** WORK REQUIRED **
From the entries, return every line where the string "moved" shows up.

** RECORDS FOR PROCESSING **
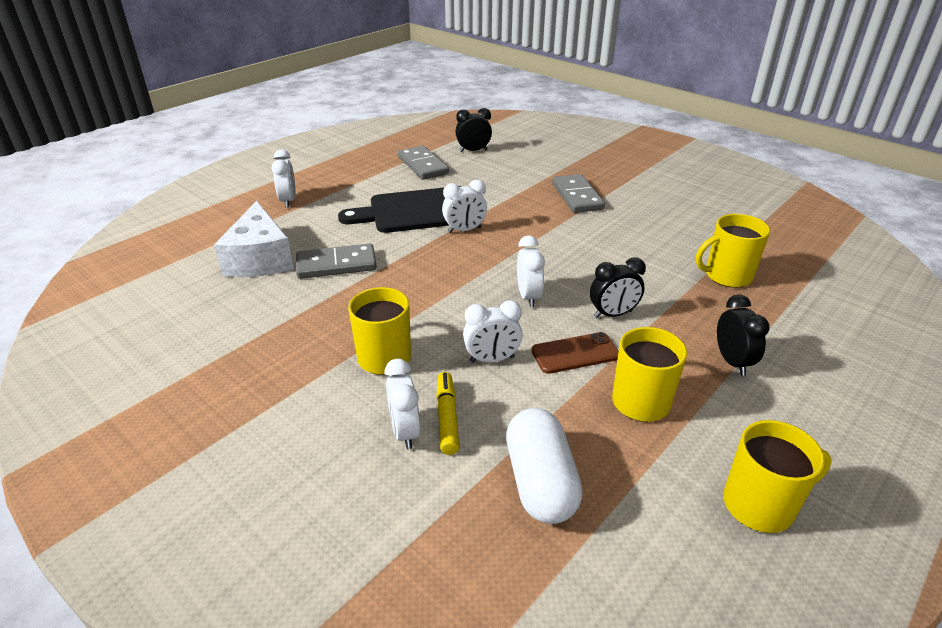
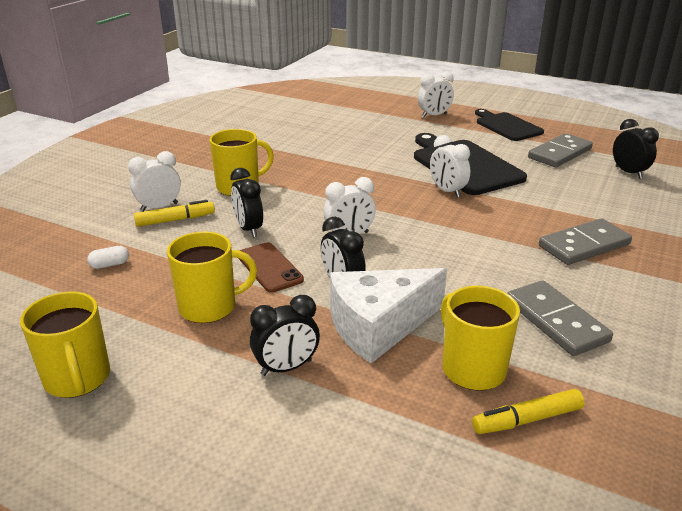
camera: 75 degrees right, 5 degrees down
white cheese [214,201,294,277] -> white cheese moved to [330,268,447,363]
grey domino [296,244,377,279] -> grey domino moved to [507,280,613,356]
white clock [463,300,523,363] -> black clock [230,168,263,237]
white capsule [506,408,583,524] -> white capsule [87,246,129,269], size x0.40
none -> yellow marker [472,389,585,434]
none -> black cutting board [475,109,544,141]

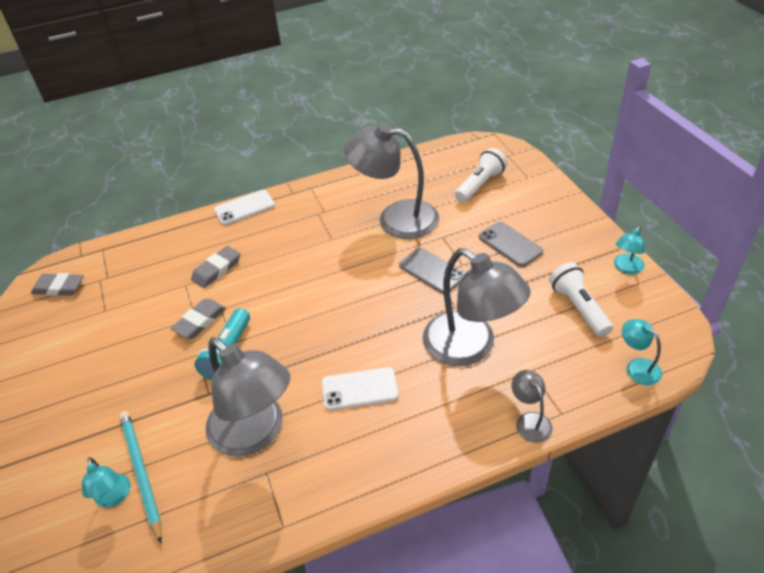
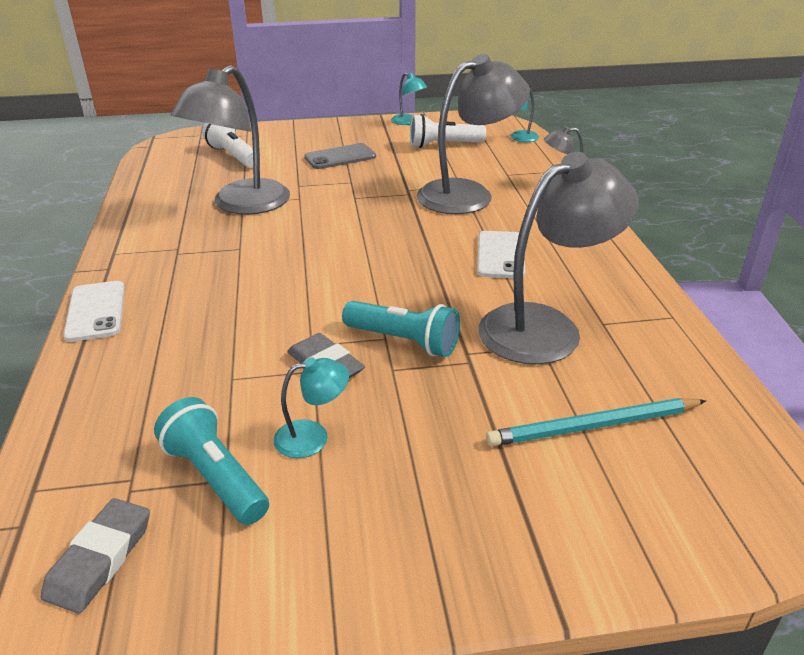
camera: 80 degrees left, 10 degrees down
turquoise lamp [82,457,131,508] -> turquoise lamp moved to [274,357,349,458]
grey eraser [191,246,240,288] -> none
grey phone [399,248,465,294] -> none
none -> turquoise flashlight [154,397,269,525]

** ANSWER BOX **
white cheese [214,201,294,277] -> white cheese moved to [330,268,447,363]
grey domino [296,244,377,279] -> grey domino moved to [507,280,613,356]
turquoise lamp [82,457,131,508] -> turquoise lamp moved to [274,357,349,458]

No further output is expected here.